(MATERIAL PROVIDED)

————

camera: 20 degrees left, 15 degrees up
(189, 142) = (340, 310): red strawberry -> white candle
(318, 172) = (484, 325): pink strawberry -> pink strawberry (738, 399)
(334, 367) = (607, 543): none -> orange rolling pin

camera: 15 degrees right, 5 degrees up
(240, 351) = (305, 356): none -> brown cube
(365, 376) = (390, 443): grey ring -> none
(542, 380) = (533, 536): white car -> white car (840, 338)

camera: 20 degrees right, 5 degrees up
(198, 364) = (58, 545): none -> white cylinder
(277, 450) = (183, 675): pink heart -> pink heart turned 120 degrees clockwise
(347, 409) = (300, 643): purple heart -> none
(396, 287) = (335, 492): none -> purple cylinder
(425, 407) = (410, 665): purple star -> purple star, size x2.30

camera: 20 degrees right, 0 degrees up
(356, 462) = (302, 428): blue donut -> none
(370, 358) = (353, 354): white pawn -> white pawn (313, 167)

————

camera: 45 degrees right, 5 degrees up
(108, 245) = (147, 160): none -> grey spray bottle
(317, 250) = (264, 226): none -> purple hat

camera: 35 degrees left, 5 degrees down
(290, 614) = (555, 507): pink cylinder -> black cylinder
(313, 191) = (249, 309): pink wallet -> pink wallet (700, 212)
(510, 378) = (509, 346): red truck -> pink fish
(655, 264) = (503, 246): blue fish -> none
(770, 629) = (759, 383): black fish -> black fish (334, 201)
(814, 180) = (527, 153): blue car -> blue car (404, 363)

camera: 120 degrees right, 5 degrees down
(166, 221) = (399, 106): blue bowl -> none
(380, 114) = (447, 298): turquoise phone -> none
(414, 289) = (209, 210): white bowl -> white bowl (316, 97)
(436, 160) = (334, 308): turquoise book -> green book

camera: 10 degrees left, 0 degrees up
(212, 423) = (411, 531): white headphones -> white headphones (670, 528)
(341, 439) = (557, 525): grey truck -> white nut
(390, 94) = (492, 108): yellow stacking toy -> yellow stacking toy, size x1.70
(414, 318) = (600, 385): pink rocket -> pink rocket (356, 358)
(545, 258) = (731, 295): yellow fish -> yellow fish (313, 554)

————

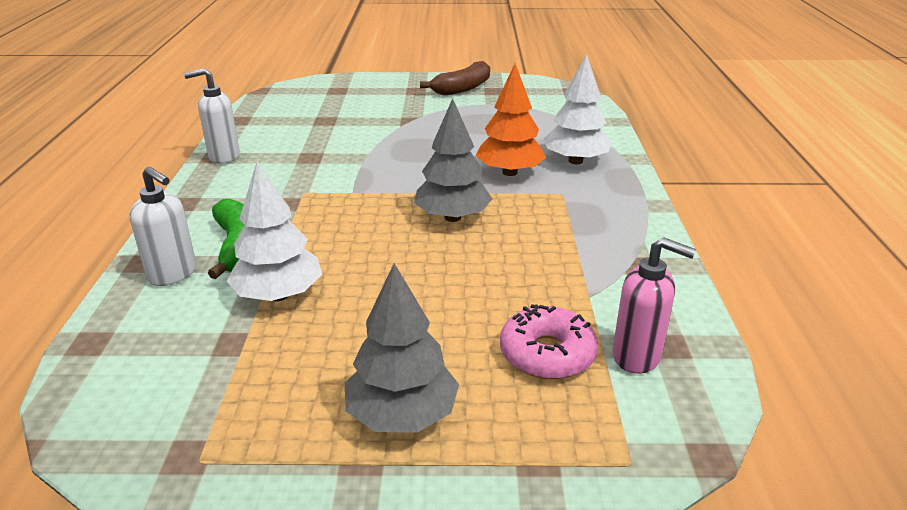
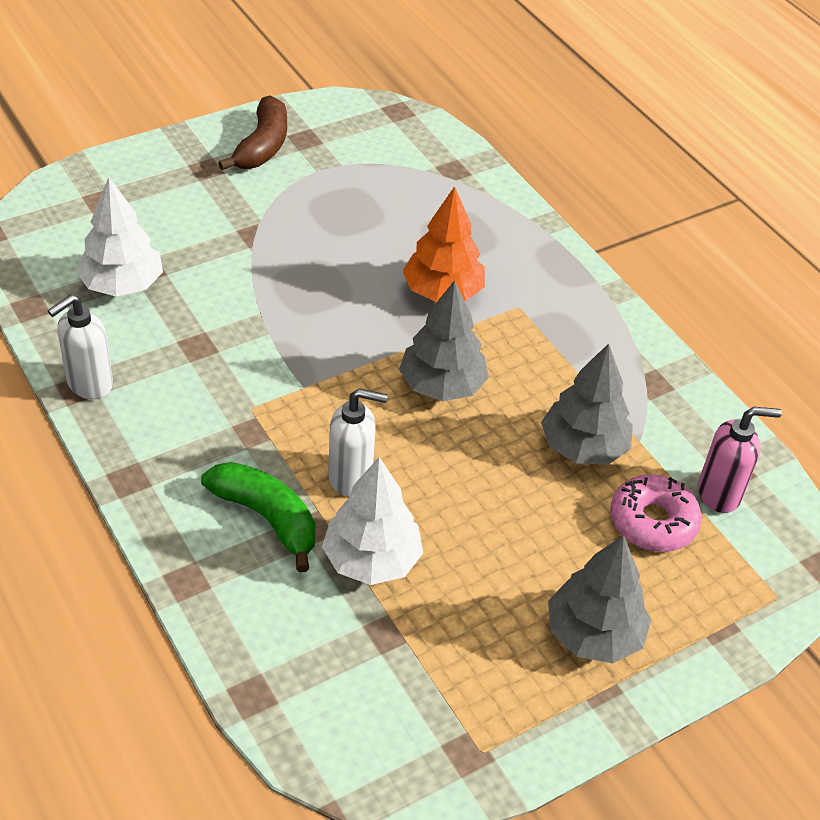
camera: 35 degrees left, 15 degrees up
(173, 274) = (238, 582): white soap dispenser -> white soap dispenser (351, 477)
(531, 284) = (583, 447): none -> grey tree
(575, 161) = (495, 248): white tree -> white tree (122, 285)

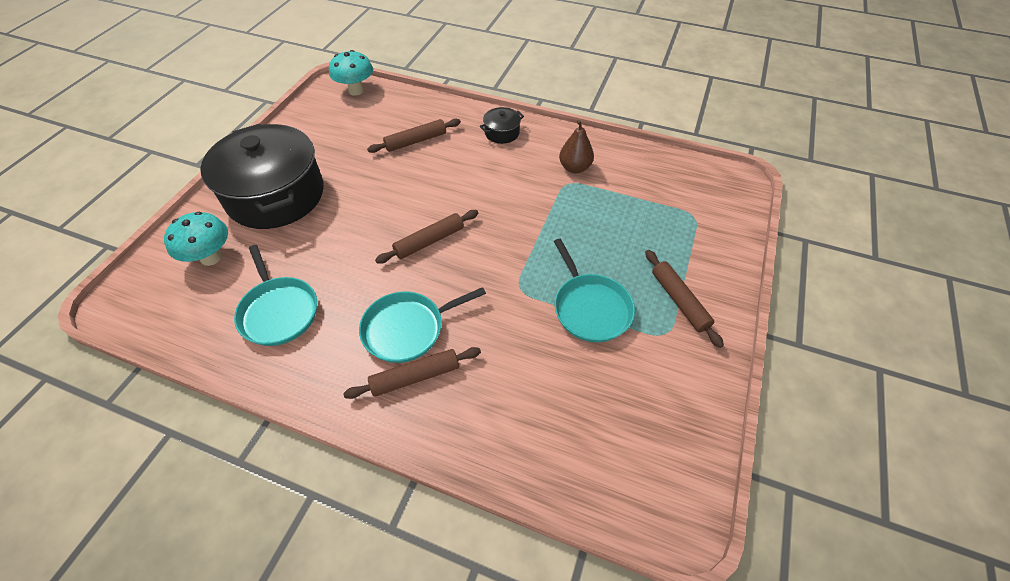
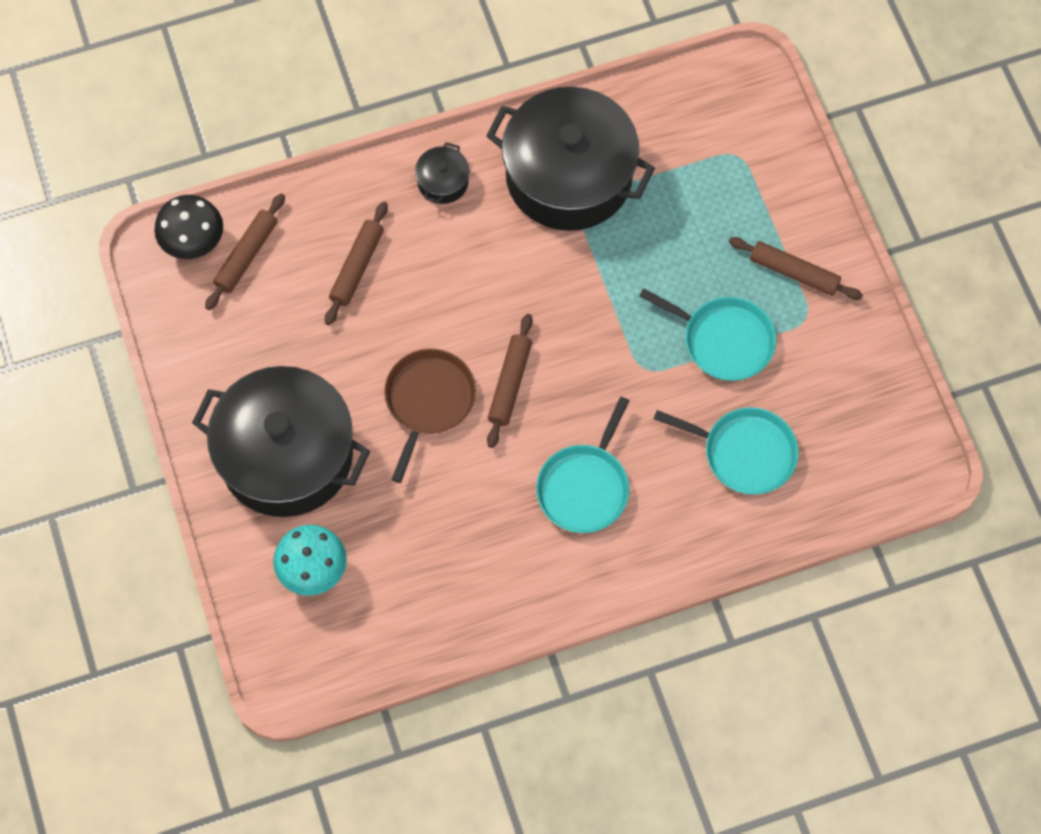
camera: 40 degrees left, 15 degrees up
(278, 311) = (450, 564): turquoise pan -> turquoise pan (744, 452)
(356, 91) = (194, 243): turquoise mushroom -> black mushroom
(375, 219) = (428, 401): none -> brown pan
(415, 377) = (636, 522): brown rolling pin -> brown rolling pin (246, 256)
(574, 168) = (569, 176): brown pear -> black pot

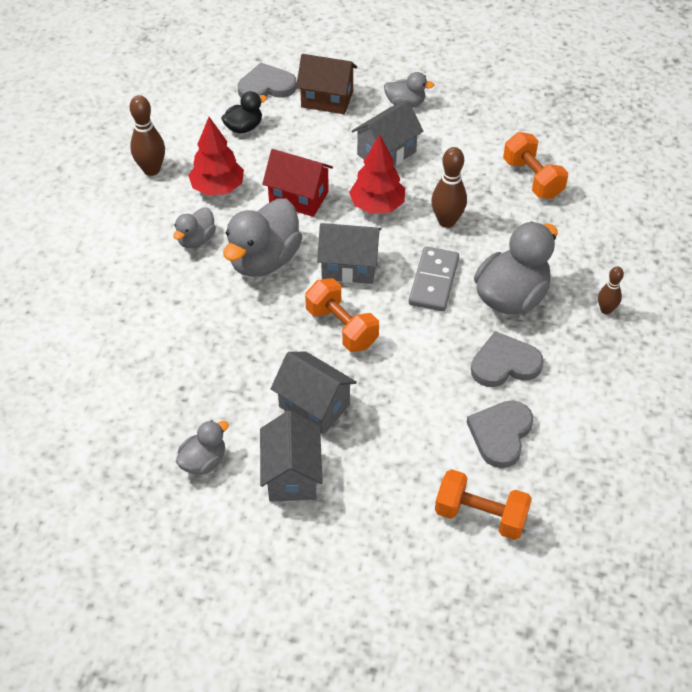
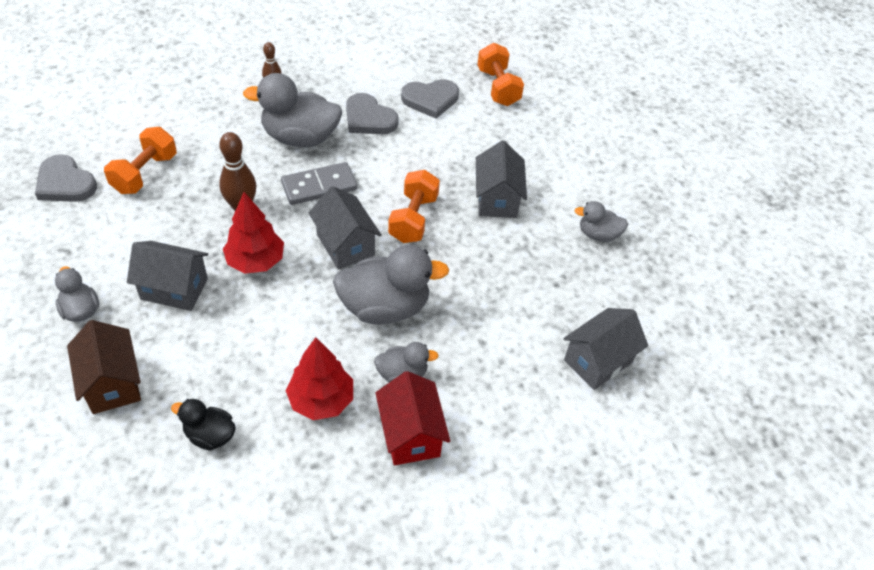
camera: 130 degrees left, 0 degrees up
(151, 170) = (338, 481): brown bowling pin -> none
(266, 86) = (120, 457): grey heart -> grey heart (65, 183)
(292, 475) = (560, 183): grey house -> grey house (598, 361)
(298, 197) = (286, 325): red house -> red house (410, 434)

————

(TRY IT) In the listing above, find the line containing "camera: 20 degrees left, 15 degrees up" and the line containing "camera: 15 degrees right, 5 degrees up", then quote both, plus every line between them, exactly as written.

(ANSWER AREA)
camera: 20 degrees left, 15 degrees up
(189, 142) = (340, 310): red strawberry -> white candle
(318, 172) = (484, 325): pink strawberry -> pink strawberry (738, 399)
(334, 367) = (607, 543): none -> orange rolling pin

camera: 15 degrees right, 5 degrees up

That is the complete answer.